**SUPPLIED DATA**
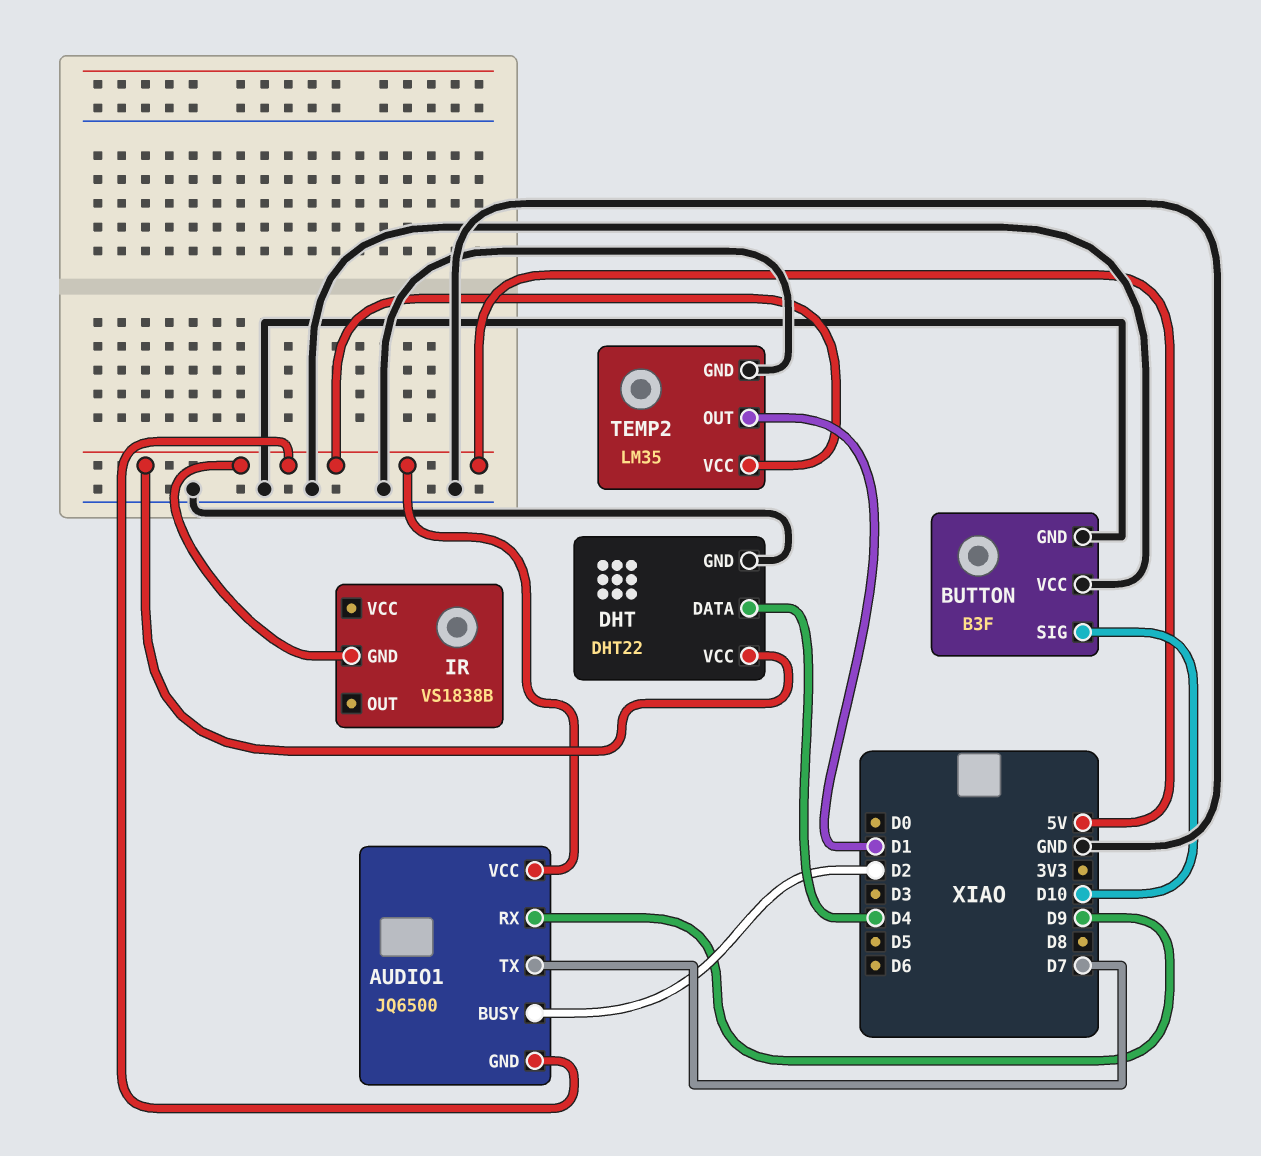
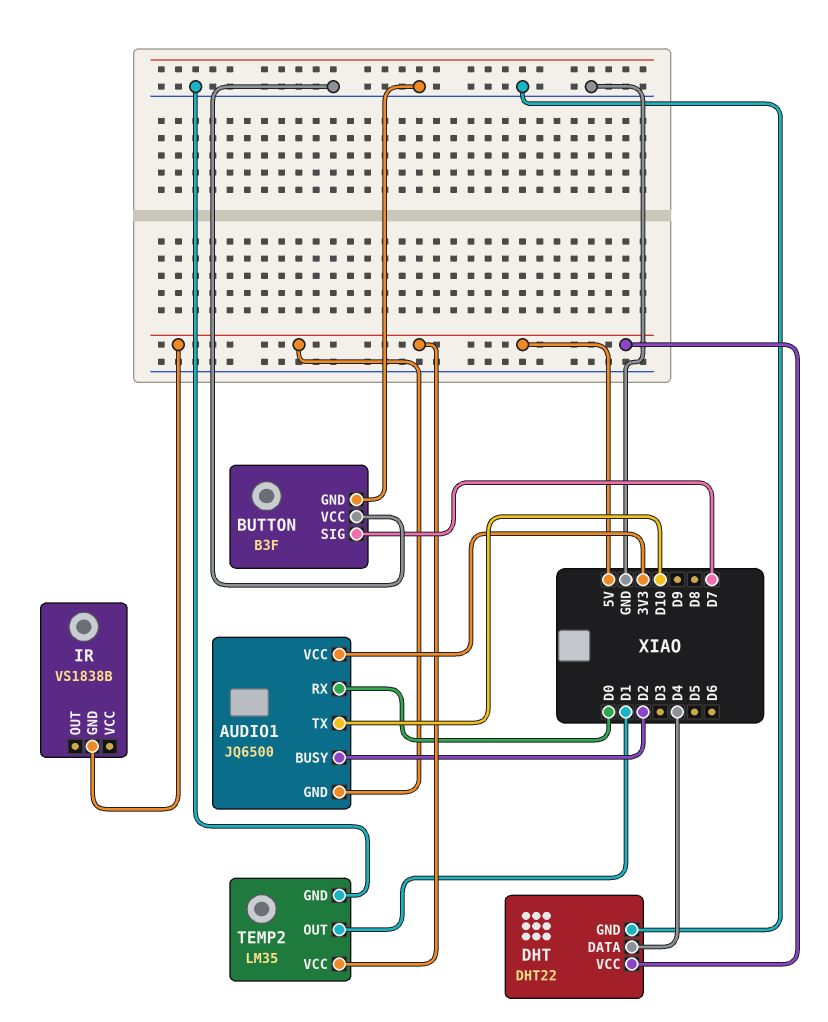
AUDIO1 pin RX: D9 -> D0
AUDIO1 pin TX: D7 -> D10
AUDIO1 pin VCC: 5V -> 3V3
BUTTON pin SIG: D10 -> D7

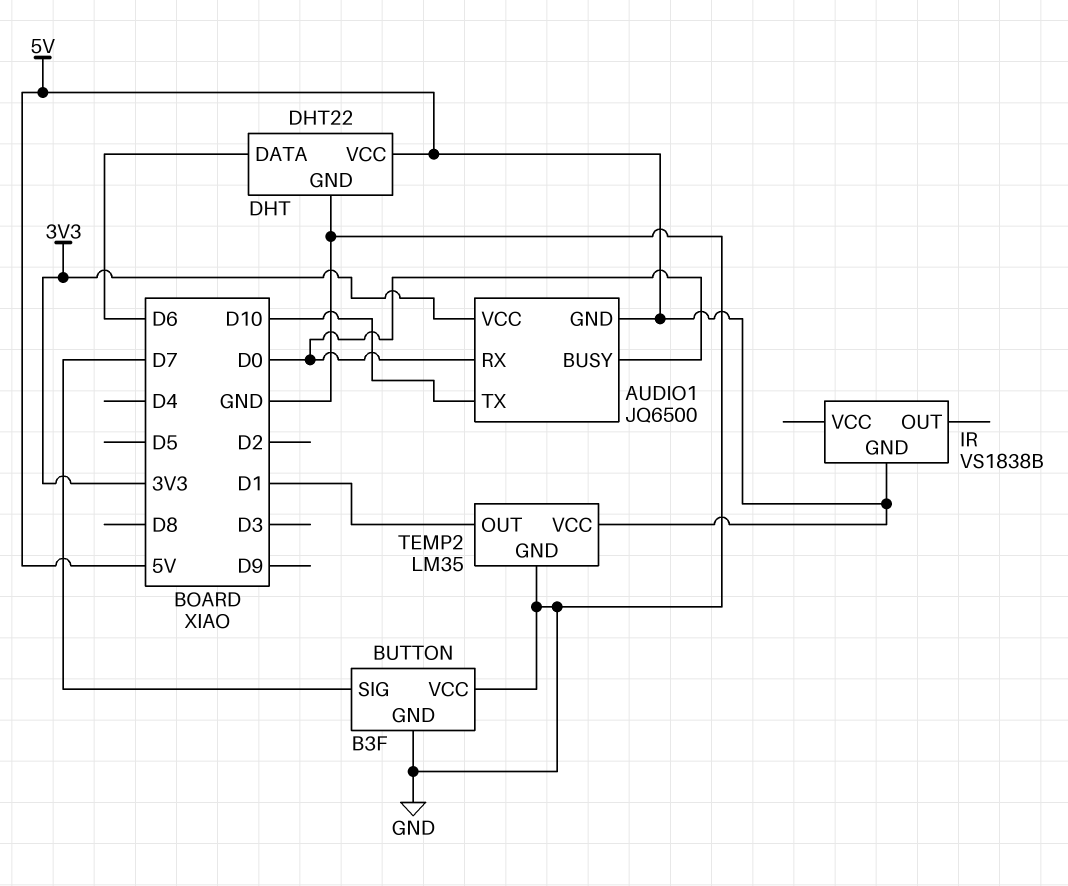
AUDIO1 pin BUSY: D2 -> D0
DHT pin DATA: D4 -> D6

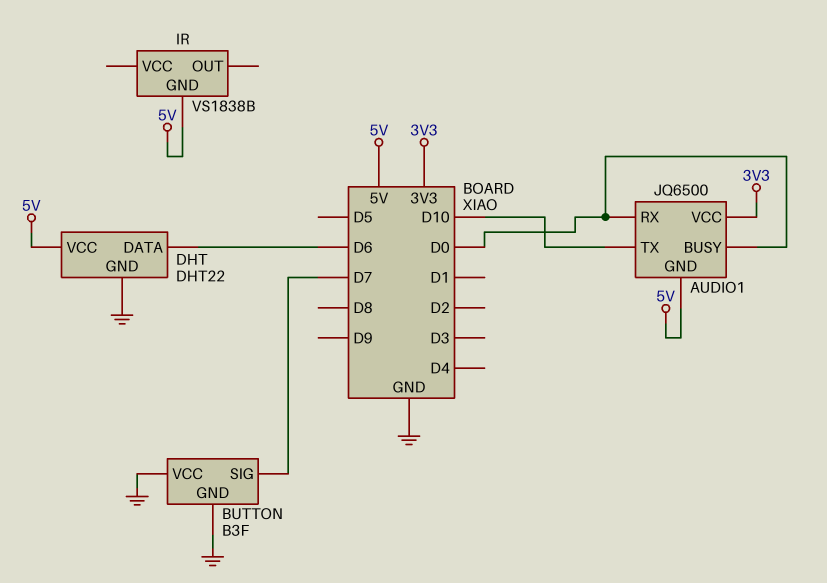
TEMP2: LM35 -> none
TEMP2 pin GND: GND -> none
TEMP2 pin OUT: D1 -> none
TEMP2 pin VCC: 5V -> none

* * *

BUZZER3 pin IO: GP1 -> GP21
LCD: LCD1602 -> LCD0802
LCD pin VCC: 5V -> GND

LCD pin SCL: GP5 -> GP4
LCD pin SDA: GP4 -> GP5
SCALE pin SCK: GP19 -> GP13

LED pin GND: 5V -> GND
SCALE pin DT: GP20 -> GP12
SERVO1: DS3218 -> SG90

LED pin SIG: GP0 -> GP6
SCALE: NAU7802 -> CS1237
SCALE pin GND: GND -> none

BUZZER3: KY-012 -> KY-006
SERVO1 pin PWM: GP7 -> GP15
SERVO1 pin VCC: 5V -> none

**TASK TO CARRY OUT**
In the material above, find the line containing "TEMP2: LM35 -> none" and the line containing "TEMP2 pin VCC: 5V -> none", then write out exactly those two lines and every line between them, and nothing more.

**COMPLETED TASK**
TEMP2: LM35 -> none
TEMP2 pin GND: GND -> none
TEMP2 pin OUT: D1 -> none
TEMP2 pin VCC: 5V -> none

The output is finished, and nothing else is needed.